» MATERIAL FOR THIS EXERCISE:
---
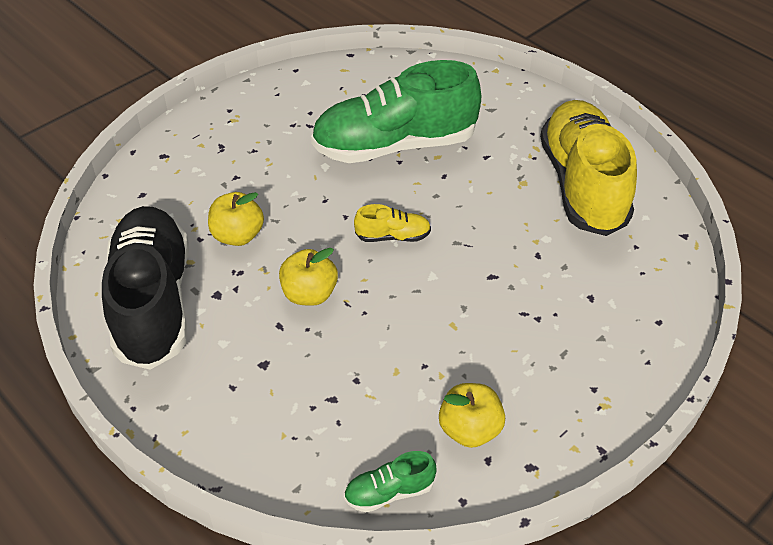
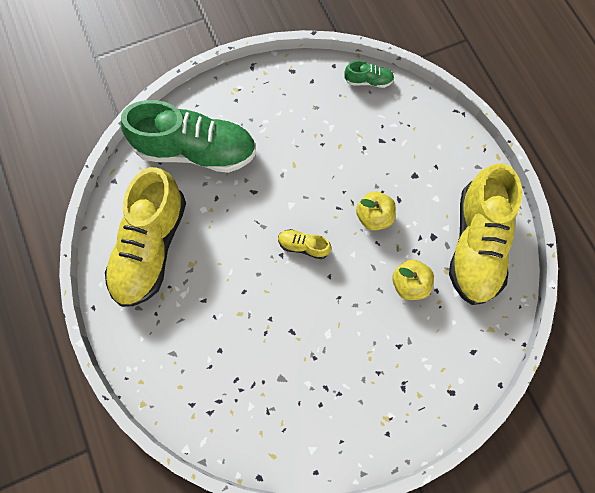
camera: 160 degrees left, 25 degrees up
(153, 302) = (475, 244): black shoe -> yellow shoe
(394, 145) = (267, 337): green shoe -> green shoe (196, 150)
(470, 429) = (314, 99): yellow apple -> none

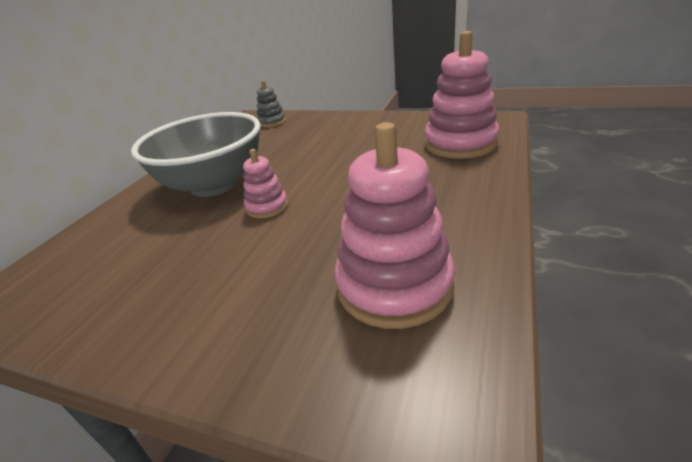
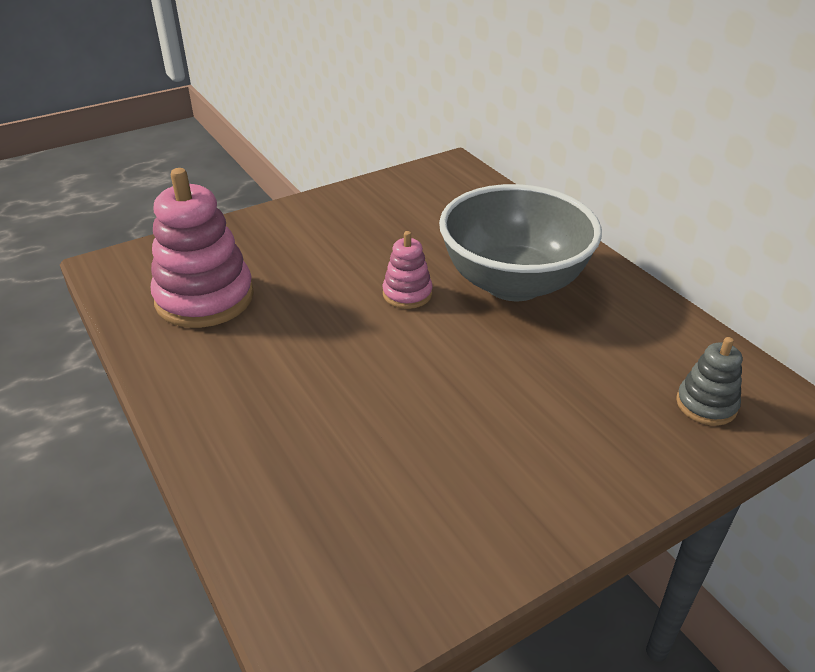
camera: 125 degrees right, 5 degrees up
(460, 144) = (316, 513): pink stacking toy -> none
---
Starting at the line that contains "(153, 302) = (475, 244): black", reproduce exactly and only the lines through the end of the entries above, with the pictures excluded.

» EXERCISE OUTPUT:
(153, 302) = (475, 244): black shoe -> yellow shoe
(394, 145) = (267, 337): green shoe -> green shoe (196, 150)
(470, 429) = (314, 99): yellow apple -> none

camera: 125 degrees right, 5 degrees up
(460, 144) = (316, 513): pink stacking toy -> none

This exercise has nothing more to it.